[Items listed in a dataset]
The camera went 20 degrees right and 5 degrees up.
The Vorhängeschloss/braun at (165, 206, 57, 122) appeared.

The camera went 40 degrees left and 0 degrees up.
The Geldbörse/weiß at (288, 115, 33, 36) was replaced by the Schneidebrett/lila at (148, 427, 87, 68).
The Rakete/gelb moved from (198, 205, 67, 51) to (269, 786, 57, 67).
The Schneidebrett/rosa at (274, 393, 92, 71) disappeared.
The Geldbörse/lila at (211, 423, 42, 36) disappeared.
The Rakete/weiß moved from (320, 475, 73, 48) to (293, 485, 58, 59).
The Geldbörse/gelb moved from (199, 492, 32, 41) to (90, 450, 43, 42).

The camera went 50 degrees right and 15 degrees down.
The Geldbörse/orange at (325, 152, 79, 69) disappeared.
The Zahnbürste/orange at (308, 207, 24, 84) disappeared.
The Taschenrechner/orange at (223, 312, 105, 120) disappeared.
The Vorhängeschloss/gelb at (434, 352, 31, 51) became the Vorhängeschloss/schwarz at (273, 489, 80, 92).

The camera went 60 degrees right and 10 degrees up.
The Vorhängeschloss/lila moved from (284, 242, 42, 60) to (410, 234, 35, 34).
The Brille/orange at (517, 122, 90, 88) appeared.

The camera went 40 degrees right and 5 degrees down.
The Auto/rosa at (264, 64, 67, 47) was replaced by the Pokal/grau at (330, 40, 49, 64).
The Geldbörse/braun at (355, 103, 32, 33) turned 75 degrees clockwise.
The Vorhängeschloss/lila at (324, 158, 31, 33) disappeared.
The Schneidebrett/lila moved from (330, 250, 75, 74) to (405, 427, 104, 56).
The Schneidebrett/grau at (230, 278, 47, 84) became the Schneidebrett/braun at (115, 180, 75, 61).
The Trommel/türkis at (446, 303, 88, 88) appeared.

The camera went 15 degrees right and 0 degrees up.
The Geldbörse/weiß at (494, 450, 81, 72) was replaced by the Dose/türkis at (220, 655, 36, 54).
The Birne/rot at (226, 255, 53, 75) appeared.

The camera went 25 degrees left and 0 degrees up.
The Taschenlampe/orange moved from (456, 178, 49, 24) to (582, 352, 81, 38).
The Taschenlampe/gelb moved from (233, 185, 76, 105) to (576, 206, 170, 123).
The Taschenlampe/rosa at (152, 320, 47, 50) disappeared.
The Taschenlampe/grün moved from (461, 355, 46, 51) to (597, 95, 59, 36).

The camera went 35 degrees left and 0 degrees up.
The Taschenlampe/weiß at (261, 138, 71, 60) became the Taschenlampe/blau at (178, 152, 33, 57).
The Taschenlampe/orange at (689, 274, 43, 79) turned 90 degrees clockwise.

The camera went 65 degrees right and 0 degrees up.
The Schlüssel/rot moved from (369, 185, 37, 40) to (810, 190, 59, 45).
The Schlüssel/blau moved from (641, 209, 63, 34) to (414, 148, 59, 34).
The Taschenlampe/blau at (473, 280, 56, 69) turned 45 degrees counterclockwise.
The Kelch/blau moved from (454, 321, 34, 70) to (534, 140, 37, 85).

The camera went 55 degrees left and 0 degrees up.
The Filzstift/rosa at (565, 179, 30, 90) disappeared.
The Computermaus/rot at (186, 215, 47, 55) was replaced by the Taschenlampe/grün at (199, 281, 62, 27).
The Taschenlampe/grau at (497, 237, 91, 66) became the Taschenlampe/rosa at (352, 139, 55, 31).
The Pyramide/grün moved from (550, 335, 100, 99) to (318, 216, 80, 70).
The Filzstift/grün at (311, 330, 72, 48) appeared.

> **Instructions for the task**
Reproduce all of the entries word for word. Omit nothing.

> **Output for this task**
The camera went 20 degrees right and 5 degrees up.
The Vorhängeschloss/braun at (165, 206, 57, 122) appeared.

The camera went 40 degrees left and 0 degrees up.
The Geldbörse/weiß at (288, 115, 33, 36) was replaced by the Schneidebrett/lila at (148, 427, 87, 68).
The Rakete/gelb moved from (198, 205, 67, 51) to (269, 786, 57, 67).
The Schneidebrett/rosa at (274, 393, 92, 71) disappeared.
The Geldbörse/lila at (211, 423, 42, 36) disappeared.
The Rakete/weiß moved from (320, 475, 73, 48) to (293, 485, 58, 59).
The Geldbörse/gelb moved from (199, 492, 32, 41) to (90, 450, 43, 42).

The camera went 50 degrees right and 15 degrees down.
The Geldbörse/orange at (325, 152, 79, 69) disappeared.
The Zahnbürste/orange at (308, 207, 24, 84) disappeared.
The Taschenrechner/orange at (223, 312, 105, 120) disappeared.
The Vorhängeschloss/gelb at (434, 352, 31, 51) became the Vorhängeschloss/schwarz at (273, 489, 80, 92).

The camera went 60 degrees right and 10 degrees up.
The Vorhängeschloss/lila moved from (284, 242, 42, 60) to (410, 234, 35, 34).
The Brille/orange at (517, 122, 90, 88) appeared.

The camera went 40 degrees right and 5 degrees down.
The Auto/rosa at (264, 64, 67, 47) was replaced by the Pokal/grau at (330, 40, 49, 64).
The Geldbörse/braun at (355, 103, 32, 33) turned 75 degrees clockwise.
The Vorhängeschloss/lila at (324, 158, 31, 33) disappeared.
The Schneidebrett/lila moved from (330, 250, 75, 74) to (405, 427, 104, 56).
The Schneidebrett/grau at (230, 278, 47, 84) became the Schneidebrett/braun at (115, 180, 75, 61).
The Trommel/türkis at (446, 303, 88, 88) appeared.

The camera went 15 degrees right and 0 degrees up.
The Geldbörse/weiß at (494, 450, 81, 72) was replaced by the Dose/türkis at (220, 655, 36, 54).
The Birne/rot at (226, 255, 53, 75) appeared.

The camera went 25 degrees left and 0 degrees up.
The Taschenlampe/orange moved from (456, 178, 49, 24) to (582, 352, 81, 38).
The Taschenlampe/gelb moved from (233, 185, 76, 105) to (576, 206, 170, 123).
The Taschenlampe/rosa at (152, 320, 47, 50) disappeared.
The Taschenlampe/grün moved from (461, 355, 46, 51) to (597, 95, 59, 36).

The camera went 35 degrees left and 0 degrees up.
The Taschenlampe/weiß at (261, 138, 71, 60) became the Taschenlampe/blau at (178, 152, 33, 57).
The Taschenlampe/orange at (689, 274, 43, 79) turned 90 degrees clockwise.

The camera went 65 degrees right and 0 degrees up.
The Schlüssel/rot moved from (369, 185, 37, 40) to (810, 190, 59, 45).
The Schlüssel/blau moved from (641, 209, 63, 34) to (414, 148, 59, 34).
The Taschenlampe/blau at (473, 280, 56, 69) turned 45 degrees counterclockwise.
The Kelch/blau moved from (454, 321, 34, 70) to (534, 140, 37, 85).

The camera went 55 degrees left and 0 degrees up.
The Filzstift/rosa at (565, 179, 30, 90) disappeared.
The Computermaus/rot at (186, 215, 47, 55) was replaced by the Taschenlampe/grün at (199, 281, 62, 27).
The Taschenlampe/grau at (497, 237, 91, 66) became the Taschenlampe/rosa at (352, 139, 55, 31).
The Pyramide/grün moved from (550, 335, 100, 99) to (318, 216, 80, 70).
The Filzstift/grün at (311, 330, 72, 48) appeared.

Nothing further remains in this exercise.